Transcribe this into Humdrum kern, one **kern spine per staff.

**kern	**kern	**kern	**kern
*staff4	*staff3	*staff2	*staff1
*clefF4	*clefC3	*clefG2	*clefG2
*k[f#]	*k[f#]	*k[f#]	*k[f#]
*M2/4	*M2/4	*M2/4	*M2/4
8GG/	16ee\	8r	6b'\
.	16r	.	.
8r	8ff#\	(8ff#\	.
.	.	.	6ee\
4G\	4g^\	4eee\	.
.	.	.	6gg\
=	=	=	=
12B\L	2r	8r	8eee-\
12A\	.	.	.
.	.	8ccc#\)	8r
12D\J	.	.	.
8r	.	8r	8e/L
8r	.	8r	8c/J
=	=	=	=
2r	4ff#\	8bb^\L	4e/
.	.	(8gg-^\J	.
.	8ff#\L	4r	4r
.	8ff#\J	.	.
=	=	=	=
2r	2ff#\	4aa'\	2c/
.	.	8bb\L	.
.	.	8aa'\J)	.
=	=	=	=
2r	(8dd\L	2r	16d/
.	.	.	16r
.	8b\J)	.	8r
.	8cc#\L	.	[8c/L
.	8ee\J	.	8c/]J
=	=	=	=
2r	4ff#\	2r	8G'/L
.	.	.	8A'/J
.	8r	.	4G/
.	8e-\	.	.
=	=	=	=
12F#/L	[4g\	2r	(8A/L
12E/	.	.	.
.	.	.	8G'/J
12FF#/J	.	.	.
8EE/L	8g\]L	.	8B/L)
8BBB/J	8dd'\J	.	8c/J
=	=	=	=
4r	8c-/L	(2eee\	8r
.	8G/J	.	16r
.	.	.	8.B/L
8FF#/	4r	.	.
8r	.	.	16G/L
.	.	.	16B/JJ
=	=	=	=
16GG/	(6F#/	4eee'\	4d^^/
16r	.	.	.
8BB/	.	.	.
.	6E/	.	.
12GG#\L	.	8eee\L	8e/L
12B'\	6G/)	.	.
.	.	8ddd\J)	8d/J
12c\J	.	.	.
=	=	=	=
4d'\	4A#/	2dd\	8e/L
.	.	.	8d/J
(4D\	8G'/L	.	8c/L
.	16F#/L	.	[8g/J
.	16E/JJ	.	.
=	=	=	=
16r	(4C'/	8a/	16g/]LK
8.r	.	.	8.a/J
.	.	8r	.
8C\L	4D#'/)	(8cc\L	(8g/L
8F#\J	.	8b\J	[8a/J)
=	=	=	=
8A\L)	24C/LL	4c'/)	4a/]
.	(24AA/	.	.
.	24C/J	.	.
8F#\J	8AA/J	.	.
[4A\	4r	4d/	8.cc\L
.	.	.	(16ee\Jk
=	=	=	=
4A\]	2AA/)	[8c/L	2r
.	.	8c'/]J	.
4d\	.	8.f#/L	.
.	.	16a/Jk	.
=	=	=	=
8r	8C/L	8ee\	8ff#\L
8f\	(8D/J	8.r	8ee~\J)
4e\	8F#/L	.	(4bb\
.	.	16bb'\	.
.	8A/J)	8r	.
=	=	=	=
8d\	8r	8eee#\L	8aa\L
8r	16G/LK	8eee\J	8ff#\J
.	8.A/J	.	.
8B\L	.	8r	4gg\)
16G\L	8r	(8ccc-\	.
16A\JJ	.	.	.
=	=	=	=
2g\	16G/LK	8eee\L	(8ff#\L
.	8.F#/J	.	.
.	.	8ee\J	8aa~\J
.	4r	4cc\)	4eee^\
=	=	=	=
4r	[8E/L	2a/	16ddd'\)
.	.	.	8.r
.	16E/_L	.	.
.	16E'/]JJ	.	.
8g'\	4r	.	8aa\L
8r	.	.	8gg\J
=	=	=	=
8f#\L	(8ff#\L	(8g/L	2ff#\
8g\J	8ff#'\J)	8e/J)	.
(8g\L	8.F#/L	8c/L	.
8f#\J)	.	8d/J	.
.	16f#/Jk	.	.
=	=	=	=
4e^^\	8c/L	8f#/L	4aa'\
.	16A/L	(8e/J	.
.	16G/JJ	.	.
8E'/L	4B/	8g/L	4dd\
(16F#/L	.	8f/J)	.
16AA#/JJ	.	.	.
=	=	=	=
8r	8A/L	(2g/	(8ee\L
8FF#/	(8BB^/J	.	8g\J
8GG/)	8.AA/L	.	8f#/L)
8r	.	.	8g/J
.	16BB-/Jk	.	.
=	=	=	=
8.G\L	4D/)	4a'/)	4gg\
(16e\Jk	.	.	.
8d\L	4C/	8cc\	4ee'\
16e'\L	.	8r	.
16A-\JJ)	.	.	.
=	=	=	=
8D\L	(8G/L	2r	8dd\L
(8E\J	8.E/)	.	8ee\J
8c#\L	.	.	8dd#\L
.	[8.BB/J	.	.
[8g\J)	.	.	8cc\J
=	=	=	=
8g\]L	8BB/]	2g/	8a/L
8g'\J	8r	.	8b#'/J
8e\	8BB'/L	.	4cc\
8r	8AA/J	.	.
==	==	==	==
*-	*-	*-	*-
::::::
[Directive]
Which lines in the rows above contain the string "kern"? Return each of those lines in full.

[Exercise answer]
Transcribe this into Humdrum kern, one **kern spine per staff.
**kern	**kern	**kern	**kern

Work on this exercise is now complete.